The task: Reproduce the listing exactly, with no pictures in your copy.

Recorded data:
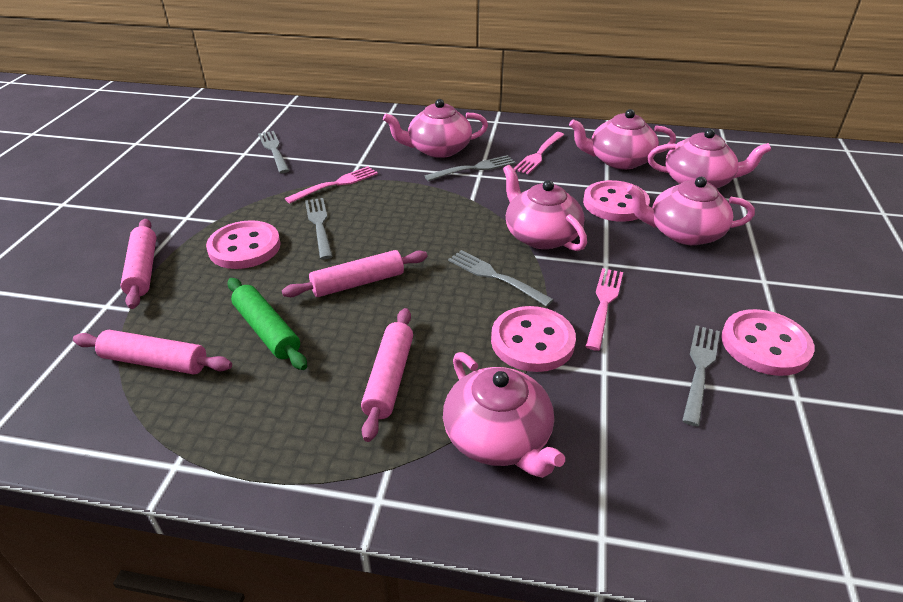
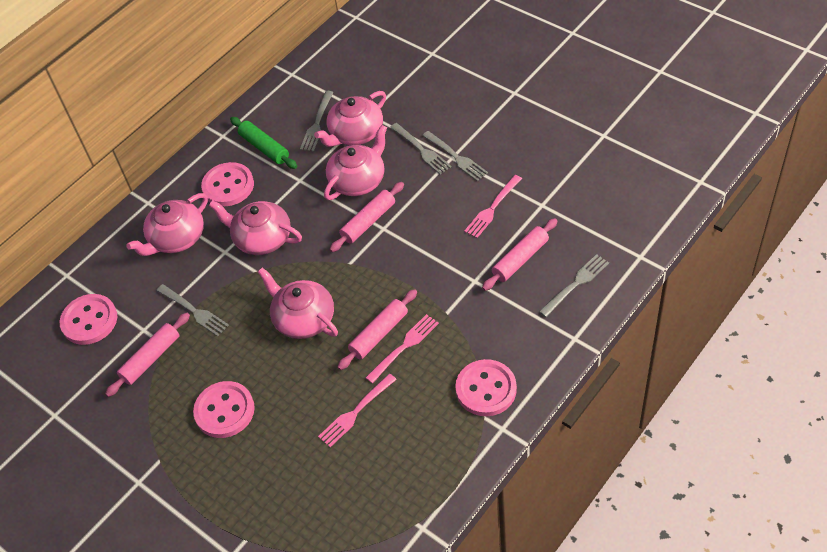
pink teapot: 6 -> 5

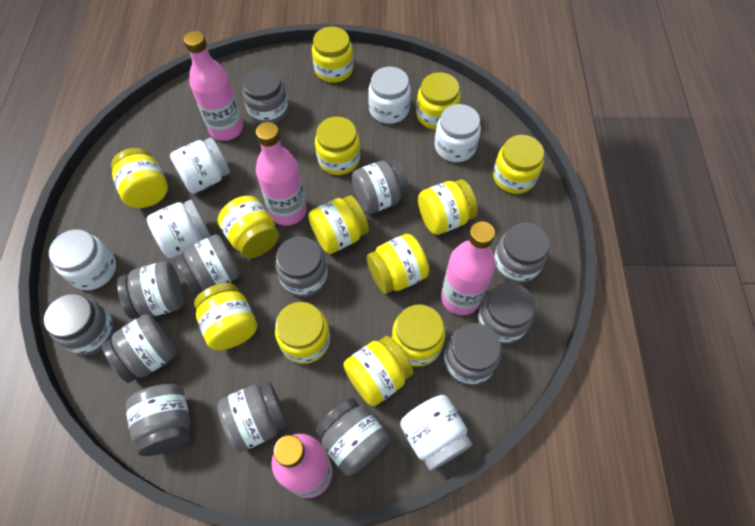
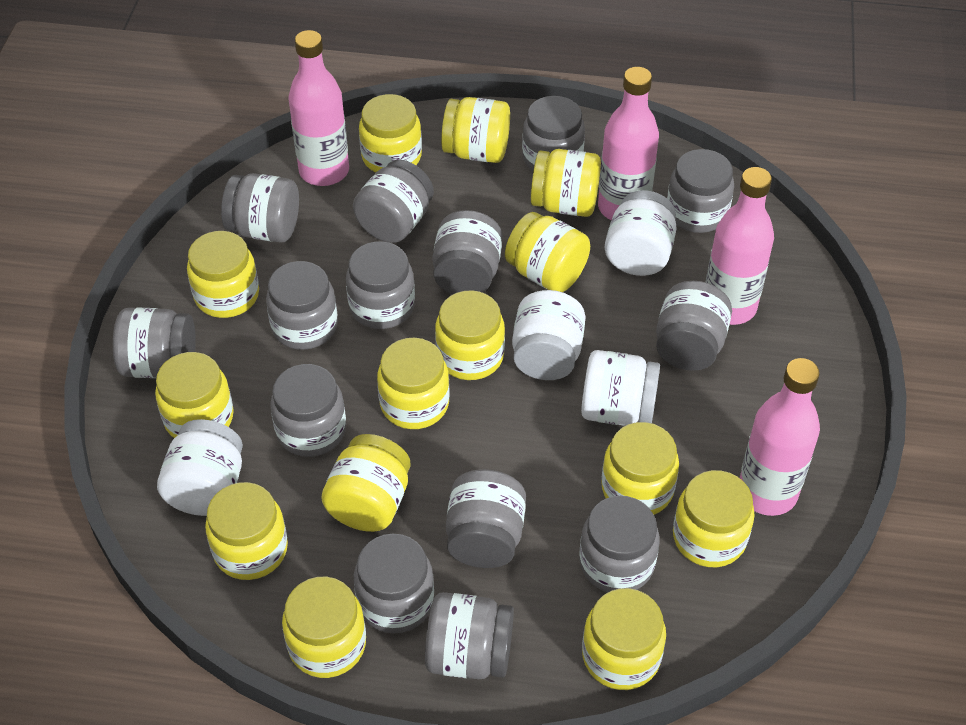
grey jar: 13 -> 14
white jar: 6 -> 4
yellow jar: 13 -> 14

Solution for this task:
pink teapot: 6 -> 5

grey jar: 13 -> 14
white jar: 6 -> 4
yellow jar: 13 -> 14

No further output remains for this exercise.